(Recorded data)
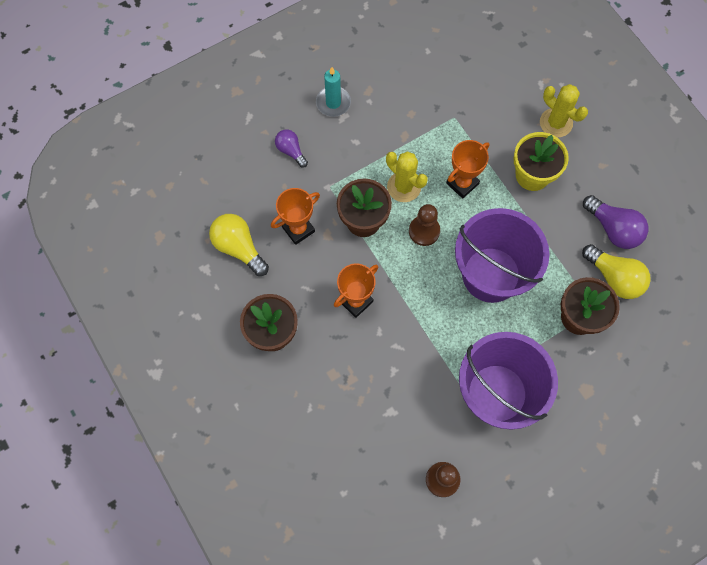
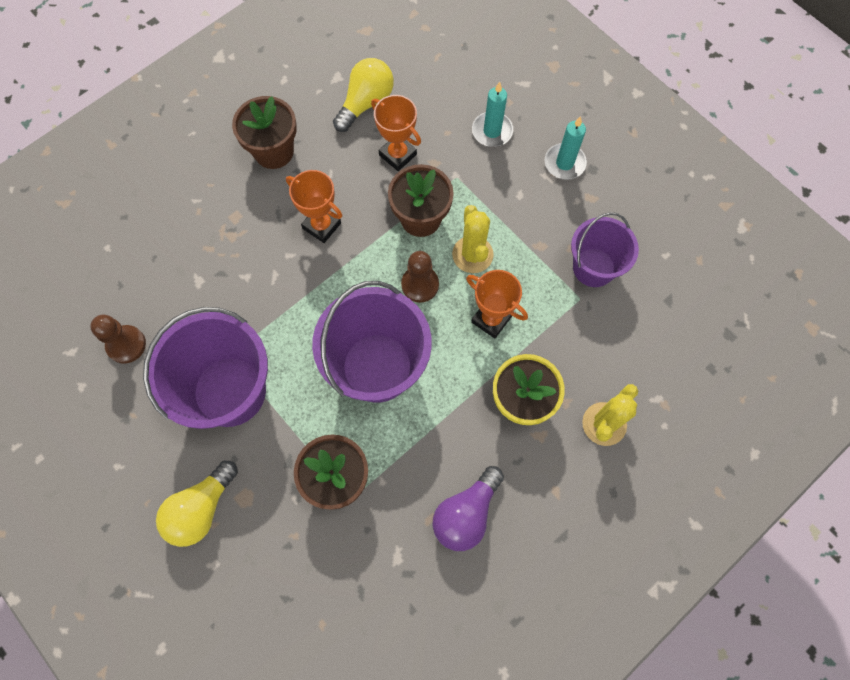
camera: 80 degrees right, 0 degrees up
purple light bulb [275,129,308,168] -> turquoise candle [472,82,513,147]
yellow cactus [386,151,428,202] -> yellow cactus turned 45 degrees counterclockwise [452,205,494,273]
yellow light bulb [582,244,651,299] -> yellow light bulb moved to [156,461,238,547]
none -> purple bucket [571,212,639,287]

### Task goal
Repeat the full set of records exactly, and output no pictures.

### Solution
camera: 80 degrees right, 0 degrees up
purple light bulb [275,129,308,168] -> turquoise candle [472,82,513,147]
yellow cactus [386,151,428,202] -> yellow cactus turned 45 degrees counterclockwise [452,205,494,273]
yellow light bulb [582,244,651,299] -> yellow light bulb moved to [156,461,238,547]
none -> purple bucket [571,212,639,287]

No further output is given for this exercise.